MATERIAL FOR THIS TASK:
————————
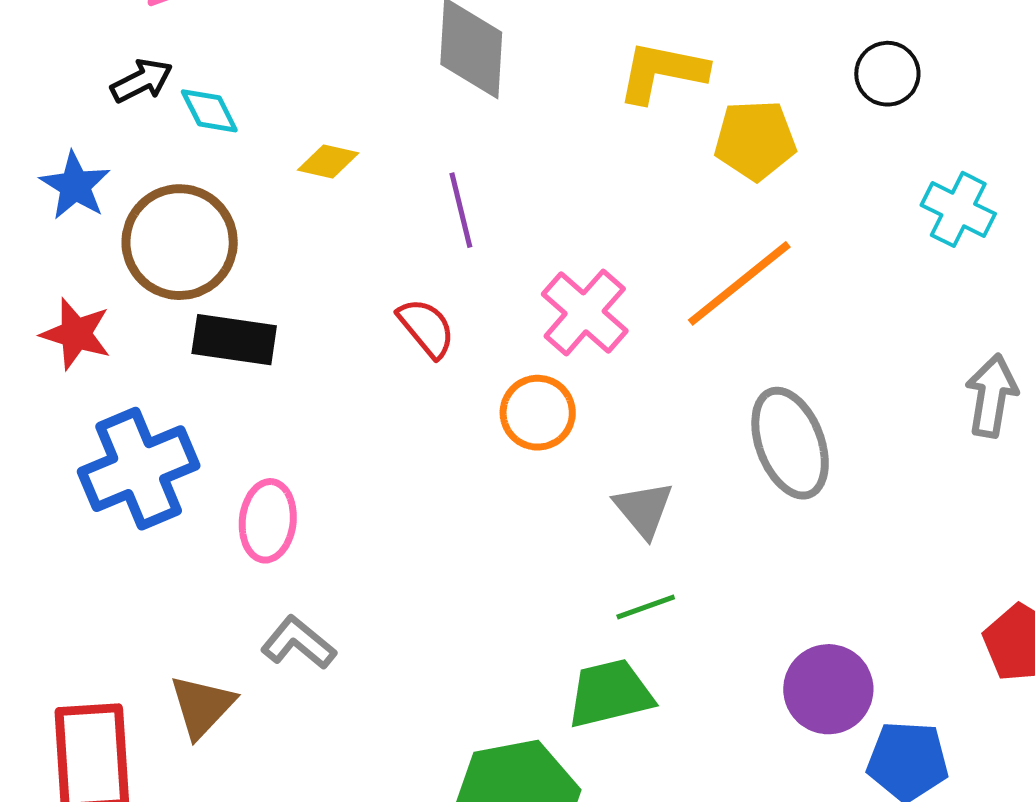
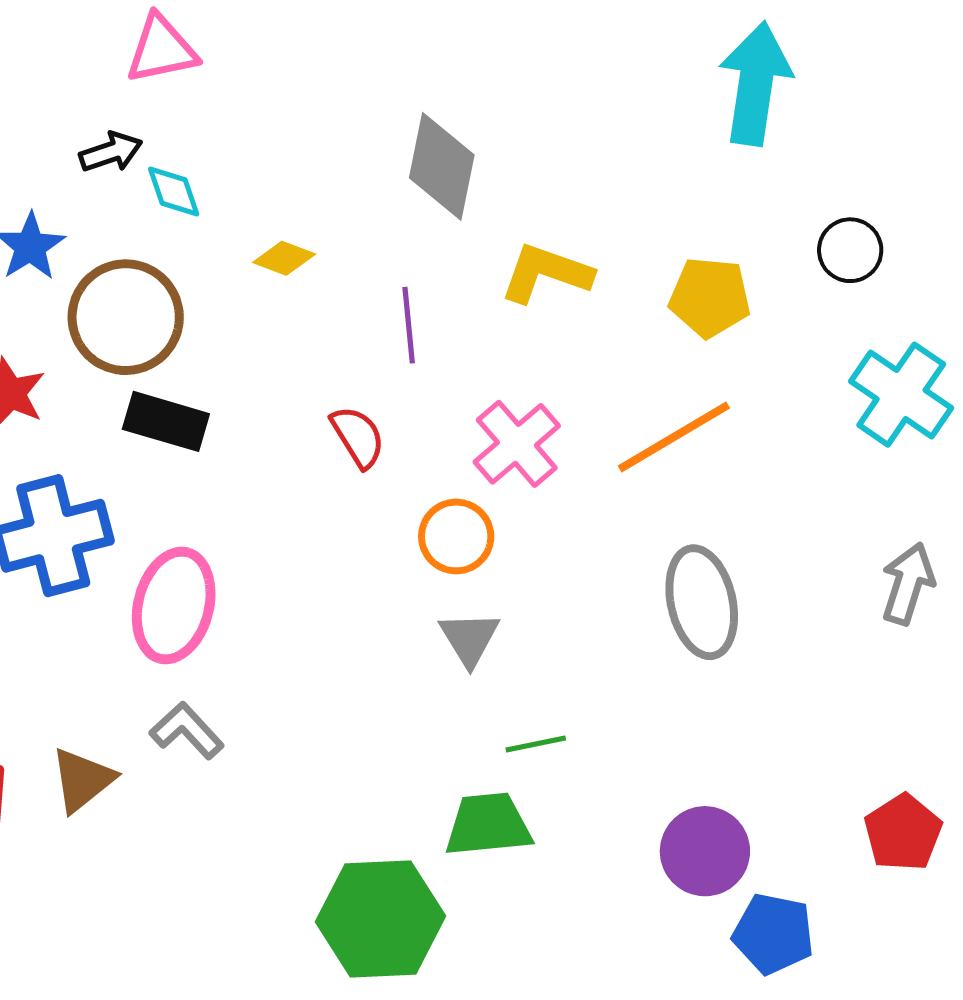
yellow L-shape: (662, 72) -> (546, 273), moved
cyan cross: (958, 209) -> (901, 395), size x1.4
gray triangle: (644, 509) -> (469, 639), moved
pink ellipse: (268, 521) -> (174, 606), size x1.4

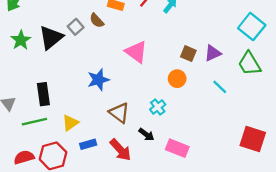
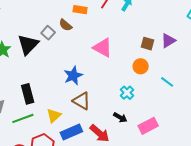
cyan line: (220, 87) -> (167, 82), moved
brown triangle: (119, 113) -> (82, 101), moved
blue rectangle: (88, 144) -> (71, 132), size x1.5
pink rectangle: (177, 148) -> (148, 126), turned -42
————————
TASK DIRECTIONS: Reproduce the entries exactly. Do not carry over any picture.

WORKED SOLUTION:
yellow L-shape: (662, 72) -> (546, 273), moved
cyan cross: (958, 209) -> (901, 395), size x1.4
gray triangle: (644, 509) -> (469, 639), moved
pink ellipse: (268, 521) -> (174, 606), size x1.4

cyan line: (220, 87) -> (167, 82), moved
brown triangle: (119, 113) -> (82, 101), moved
blue rectangle: (88, 144) -> (71, 132), size x1.5
pink rectangle: (177, 148) -> (148, 126), turned -42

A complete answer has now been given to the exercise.